Start of Data for review
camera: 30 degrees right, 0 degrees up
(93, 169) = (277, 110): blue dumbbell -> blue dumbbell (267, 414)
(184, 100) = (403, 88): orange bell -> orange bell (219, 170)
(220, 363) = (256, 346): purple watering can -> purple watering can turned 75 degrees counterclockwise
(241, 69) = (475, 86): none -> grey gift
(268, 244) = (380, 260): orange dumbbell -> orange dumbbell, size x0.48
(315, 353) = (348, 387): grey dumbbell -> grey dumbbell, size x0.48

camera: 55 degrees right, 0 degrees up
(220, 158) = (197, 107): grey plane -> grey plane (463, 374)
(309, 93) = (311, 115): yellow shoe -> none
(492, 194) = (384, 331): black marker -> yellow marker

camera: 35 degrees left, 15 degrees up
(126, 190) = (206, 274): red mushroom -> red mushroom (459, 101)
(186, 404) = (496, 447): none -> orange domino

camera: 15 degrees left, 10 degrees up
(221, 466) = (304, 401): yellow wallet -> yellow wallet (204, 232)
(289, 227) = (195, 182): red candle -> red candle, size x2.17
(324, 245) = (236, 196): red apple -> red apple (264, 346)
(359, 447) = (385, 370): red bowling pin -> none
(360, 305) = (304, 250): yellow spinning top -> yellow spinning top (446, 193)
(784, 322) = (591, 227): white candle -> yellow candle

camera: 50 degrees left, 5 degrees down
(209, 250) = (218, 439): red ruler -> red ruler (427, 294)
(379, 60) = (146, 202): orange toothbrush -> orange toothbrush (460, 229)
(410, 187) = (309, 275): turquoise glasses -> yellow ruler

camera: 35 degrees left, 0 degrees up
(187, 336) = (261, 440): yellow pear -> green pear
End of Data for review
■ What you will do: Each line from the top of the listing down to and including the one containing "(309, 93) = (311, 115): yellow shoe -> none" should be transcribed exactly; nothing else is to be output.

■ Answer box:
camera: 30 degrees right, 0 degrees up
(93, 169) = (277, 110): blue dumbbell -> blue dumbbell (267, 414)
(184, 100) = (403, 88): orange bell -> orange bell (219, 170)
(220, 363) = (256, 346): purple watering can -> purple watering can turned 75 degrees counterclockwise
(241, 69) = (475, 86): none -> grey gift
(268, 244) = (380, 260): orange dumbbell -> orange dumbbell, size x0.48
(315, 353) = (348, 387): grey dumbbell -> grey dumbbell, size x0.48

camera: 55 degrees right, 0 degrees up
(220, 158) = (197, 107): grey plane -> grey plane (463, 374)
(309, 93) = (311, 115): yellow shoe -> none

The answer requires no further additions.